*DIRECTIONS*.
Each entry is to be retyped without alteration, and no picture is to be included.

*RECORDS SHOWN*.
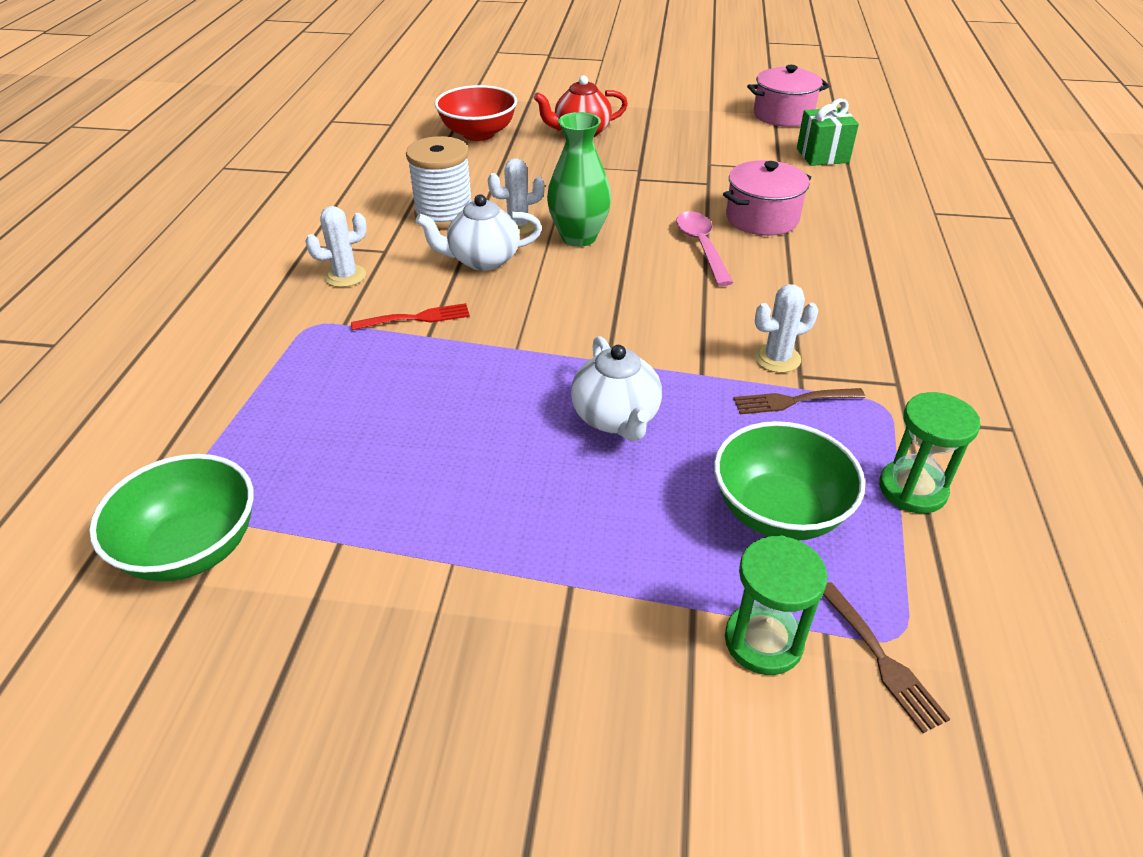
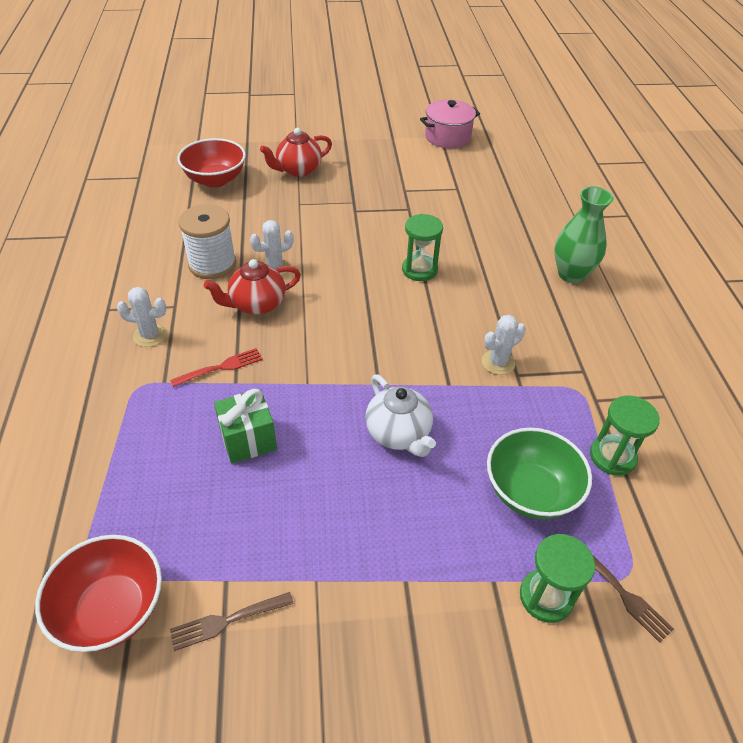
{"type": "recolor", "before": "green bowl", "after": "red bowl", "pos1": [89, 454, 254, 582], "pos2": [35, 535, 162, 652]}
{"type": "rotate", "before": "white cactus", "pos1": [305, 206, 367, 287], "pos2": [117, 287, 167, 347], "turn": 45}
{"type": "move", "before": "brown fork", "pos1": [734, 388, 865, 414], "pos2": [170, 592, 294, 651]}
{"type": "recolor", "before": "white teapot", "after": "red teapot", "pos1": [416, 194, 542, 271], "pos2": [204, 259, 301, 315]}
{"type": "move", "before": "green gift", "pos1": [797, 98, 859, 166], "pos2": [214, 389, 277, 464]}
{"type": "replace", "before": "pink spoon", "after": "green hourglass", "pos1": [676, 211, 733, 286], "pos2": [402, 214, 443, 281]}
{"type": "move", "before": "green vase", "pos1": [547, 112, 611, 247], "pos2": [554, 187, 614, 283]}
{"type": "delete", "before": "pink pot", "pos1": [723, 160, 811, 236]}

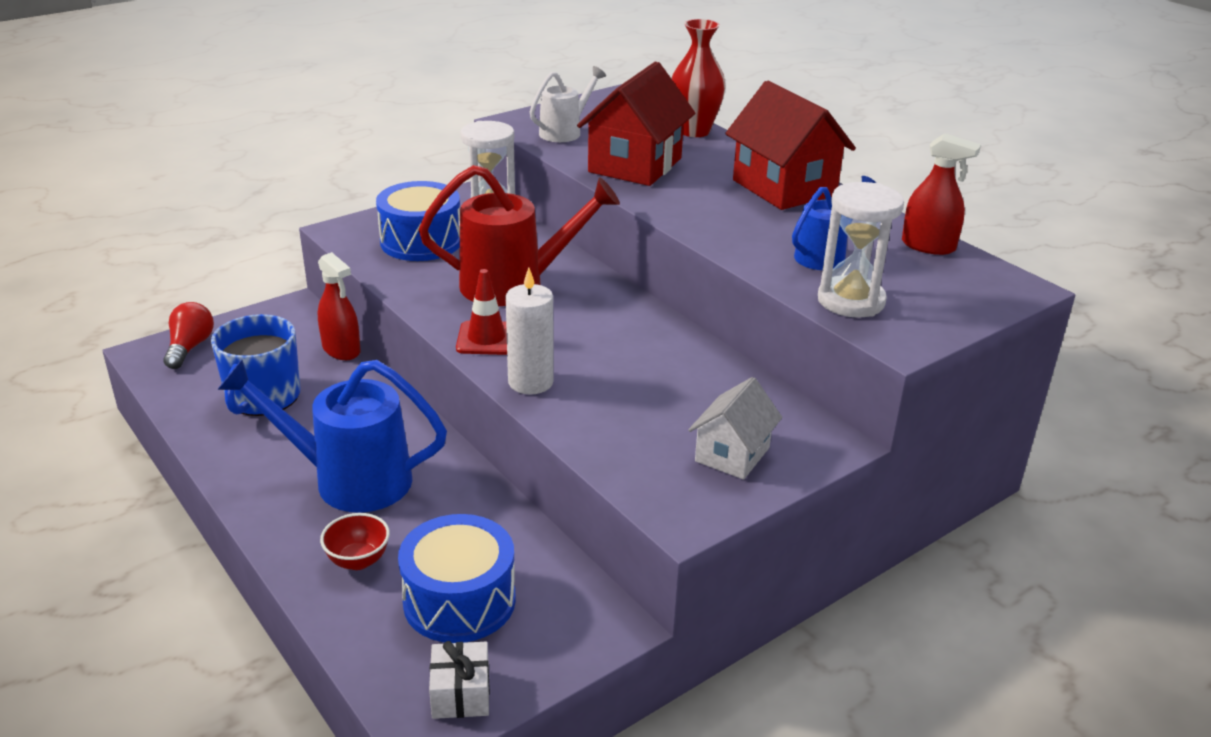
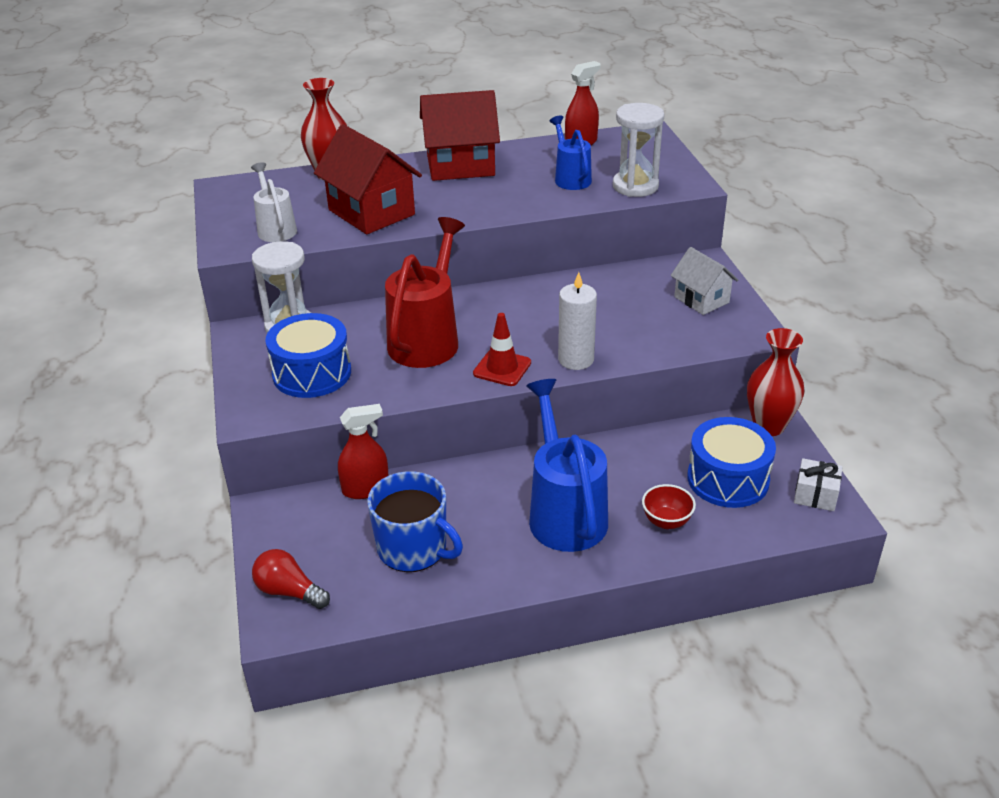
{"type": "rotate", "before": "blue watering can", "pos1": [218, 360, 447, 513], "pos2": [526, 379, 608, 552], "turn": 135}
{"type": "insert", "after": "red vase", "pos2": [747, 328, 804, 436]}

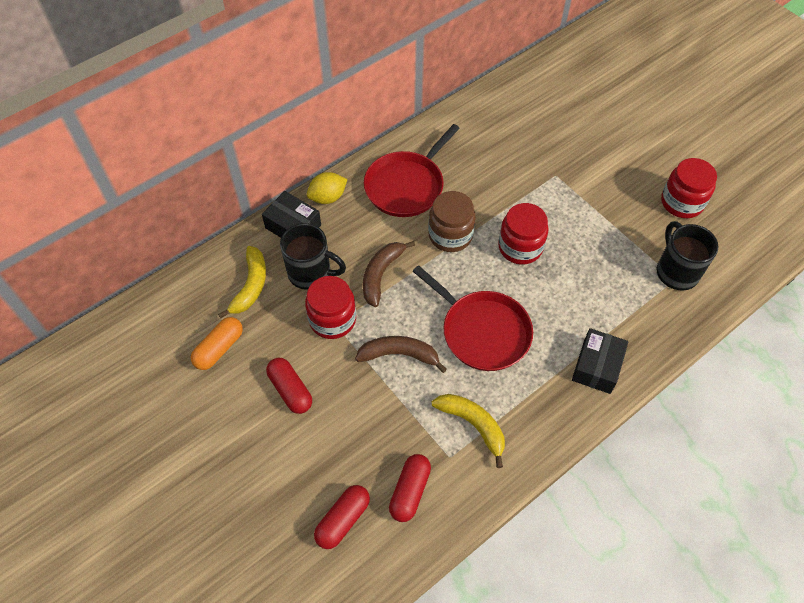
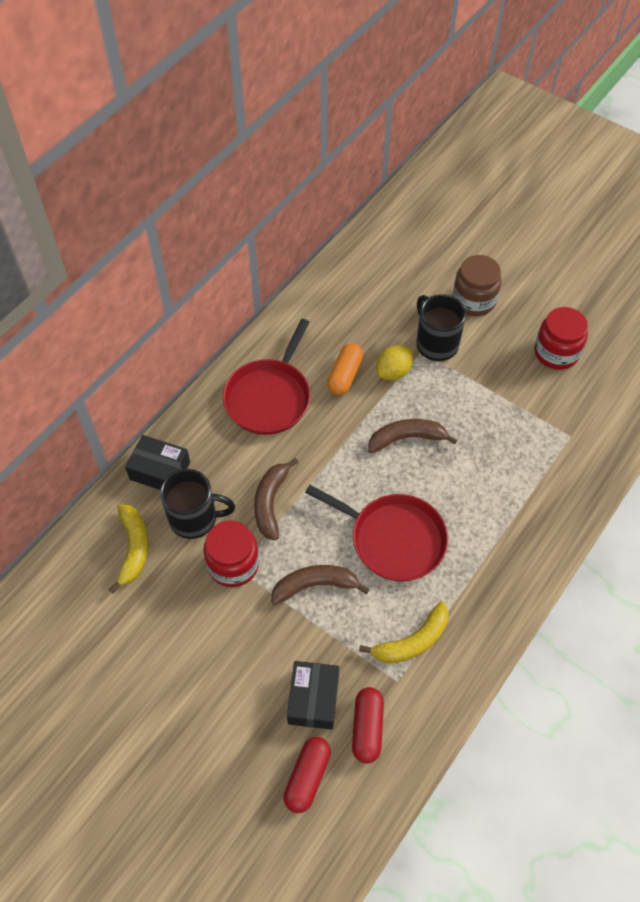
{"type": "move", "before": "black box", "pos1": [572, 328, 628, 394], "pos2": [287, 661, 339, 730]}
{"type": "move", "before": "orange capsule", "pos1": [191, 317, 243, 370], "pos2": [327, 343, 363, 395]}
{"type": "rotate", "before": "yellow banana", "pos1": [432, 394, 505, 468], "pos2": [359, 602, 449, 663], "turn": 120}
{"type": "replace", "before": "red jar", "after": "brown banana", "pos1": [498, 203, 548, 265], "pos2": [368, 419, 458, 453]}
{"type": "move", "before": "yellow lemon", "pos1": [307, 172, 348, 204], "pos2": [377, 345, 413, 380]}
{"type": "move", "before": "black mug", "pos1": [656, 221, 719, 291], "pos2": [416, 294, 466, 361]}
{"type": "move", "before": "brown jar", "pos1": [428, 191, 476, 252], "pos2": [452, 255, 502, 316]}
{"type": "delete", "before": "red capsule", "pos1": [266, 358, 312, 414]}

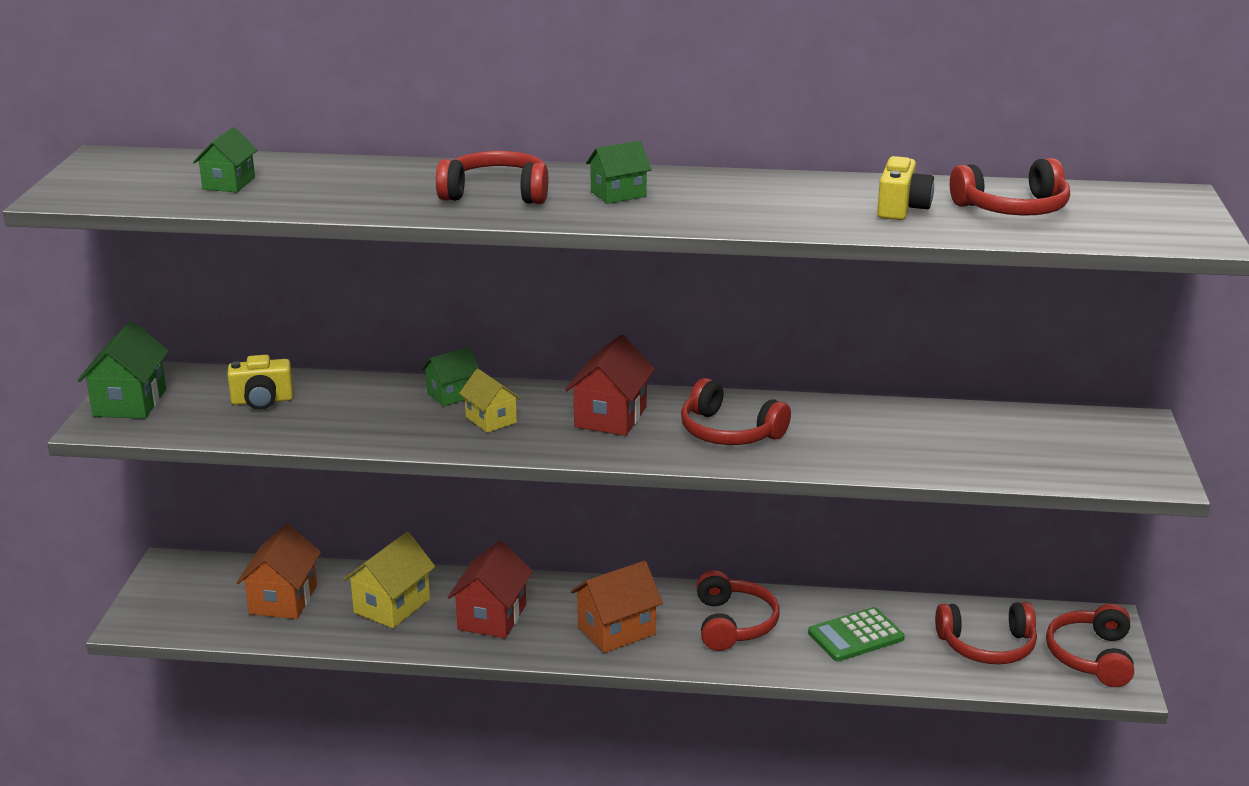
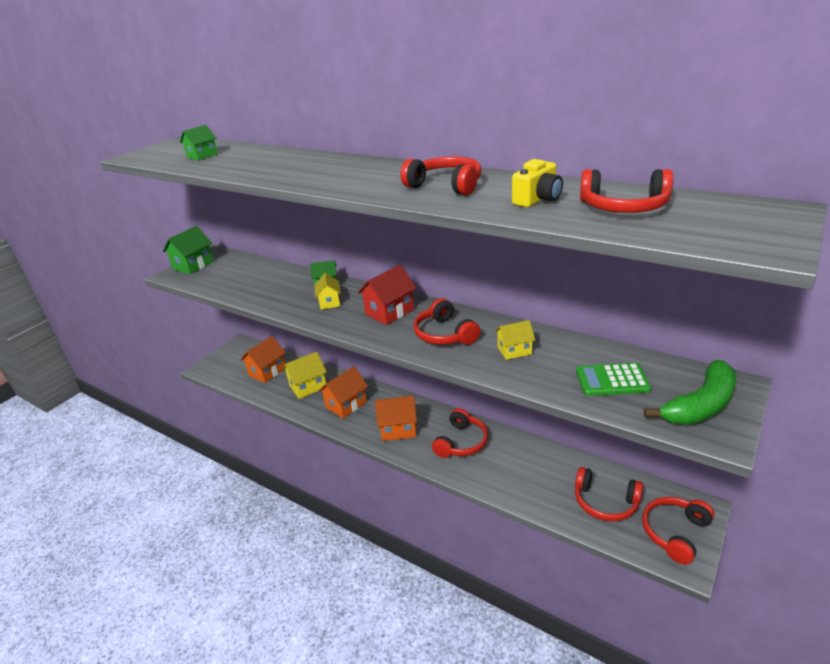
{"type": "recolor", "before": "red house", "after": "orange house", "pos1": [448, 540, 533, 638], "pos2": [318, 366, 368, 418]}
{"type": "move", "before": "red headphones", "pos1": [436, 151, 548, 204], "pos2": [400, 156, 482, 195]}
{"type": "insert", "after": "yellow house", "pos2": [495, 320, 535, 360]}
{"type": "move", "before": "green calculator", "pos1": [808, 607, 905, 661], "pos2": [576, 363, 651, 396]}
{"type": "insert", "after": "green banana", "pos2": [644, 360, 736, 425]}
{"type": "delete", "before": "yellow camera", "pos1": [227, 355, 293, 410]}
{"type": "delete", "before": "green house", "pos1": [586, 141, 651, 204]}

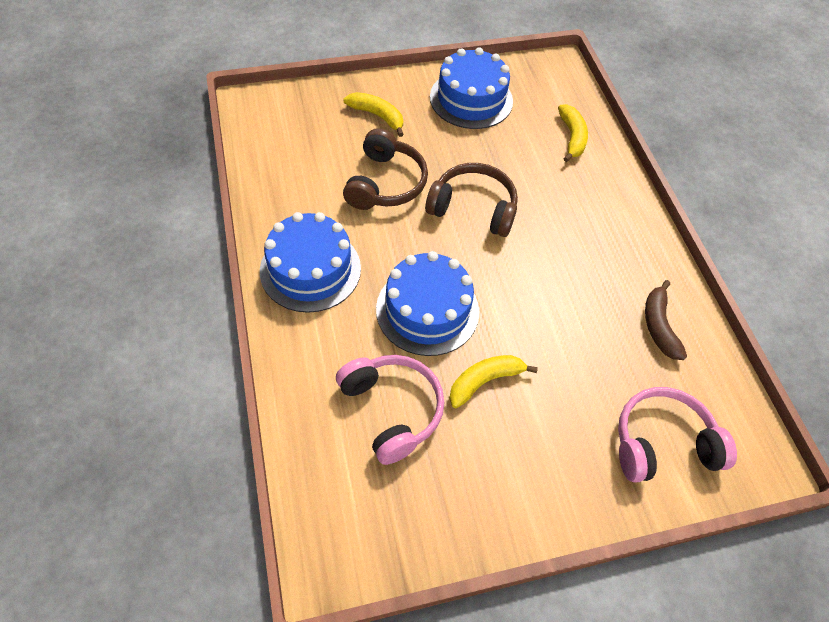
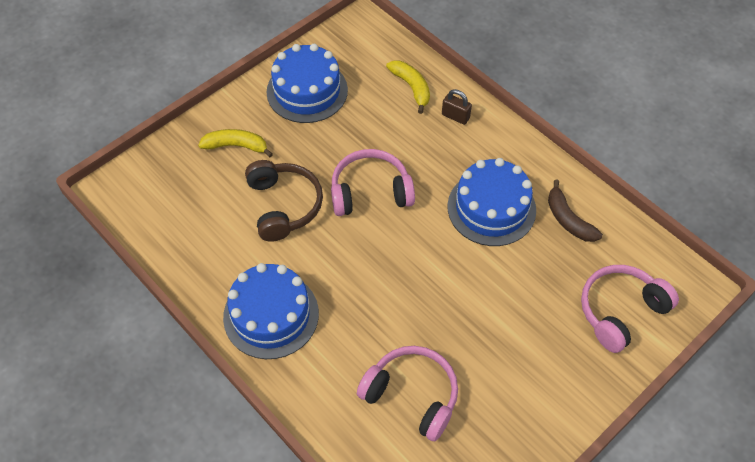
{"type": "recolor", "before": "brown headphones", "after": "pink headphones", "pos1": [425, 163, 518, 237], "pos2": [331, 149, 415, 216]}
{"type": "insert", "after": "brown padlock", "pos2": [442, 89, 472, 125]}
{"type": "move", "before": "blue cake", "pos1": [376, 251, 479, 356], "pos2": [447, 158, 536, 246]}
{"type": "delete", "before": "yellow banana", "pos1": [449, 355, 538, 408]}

*RESULT BELOW*.
{"type": "recolor", "before": "green bowl", "after": "red bowl", "pos1": [89, 454, 254, 582], "pos2": [35, 535, 162, 652]}
{"type": "rotate", "before": "white cactus", "pos1": [305, 206, 367, 287], "pos2": [117, 287, 167, 347], "turn": 45}
{"type": "move", "before": "brown fork", "pos1": [734, 388, 865, 414], "pos2": [170, 592, 294, 651]}
{"type": "recolor", "before": "white teapot", "after": "red teapot", "pos1": [416, 194, 542, 271], "pos2": [204, 259, 301, 315]}
{"type": "move", "before": "green gift", "pos1": [797, 98, 859, 166], "pos2": [214, 389, 277, 464]}
{"type": "replace", "before": "pink spoon", "after": "green hourglass", "pos1": [676, 211, 733, 286], "pos2": [402, 214, 443, 281]}
{"type": "move", "before": "green vase", "pos1": [547, 112, 611, 247], "pos2": [554, 187, 614, 283]}
{"type": "delete", "before": "pink pot", "pos1": [723, 160, 811, 236]}

{"type": "rotate", "before": "blue watering can", "pos1": [218, 360, 447, 513], "pos2": [526, 379, 608, 552], "turn": 135}
{"type": "insert", "after": "red vase", "pos2": [747, 328, 804, 436]}

{"type": "move", "before": "black box", "pos1": [572, 328, 628, 394], "pos2": [287, 661, 339, 730]}
{"type": "move", "before": "orange capsule", "pos1": [191, 317, 243, 370], "pos2": [327, 343, 363, 395]}
{"type": "rotate", "before": "yellow banana", "pos1": [432, 394, 505, 468], "pos2": [359, 602, 449, 663], "turn": 120}
{"type": "replace", "before": "red jar", "after": "brown banana", "pos1": [498, 203, 548, 265], "pos2": [368, 419, 458, 453]}
{"type": "move", "before": "yellow lemon", "pos1": [307, 172, 348, 204], "pos2": [377, 345, 413, 380]}
{"type": "move", "before": "black mug", "pos1": [656, 221, 719, 291], "pos2": [416, 294, 466, 361]}
{"type": "move", "before": "brown jar", "pos1": [428, 191, 476, 252], "pos2": [452, 255, 502, 316]}
{"type": "delete", "before": "red capsule", "pos1": [266, 358, 312, 414]}

{"type": "recolor", "before": "red house", "after": "orange house", "pos1": [448, 540, 533, 638], "pos2": [318, 366, 368, 418]}
{"type": "move", "before": "red headphones", "pos1": [436, 151, 548, 204], "pos2": [400, 156, 482, 195]}
{"type": "insert", "after": "yellow house", "pos2": [495, 320, 535, 360]}
{"type": "move", "before": "green calculator", "pos1": [808, 607, 905, 661], "pos2": [576, 363, 651, 396]}
{"type": "insert", "after": "green banana", "pos2": [644, 360, 736, 425]}
{"type": "delete", "before": "yellow camera", "pos1": [227, 355, 293, 410]}
{"type": "delete", "before": "green house", "pos1": [586, 141, 651, 204]}

{"type": "recolor", "before": "brown headphones", "after": "pink headphones", "pos1": [425, 163, 518, 237], "pos2": [331, 149, 415, 216]}
{"type": "insert", "after": "brown padlock", "pos2": [442, 89, 472, 125]}
{"type": "move", "before": "blue cake", "pos1": [376, 251, 479, 356], "pos2": [447, 158, 536, 246]}
{"type": "delete", "before": "yellow banana", "pos1": [449, 355, 538, 408]}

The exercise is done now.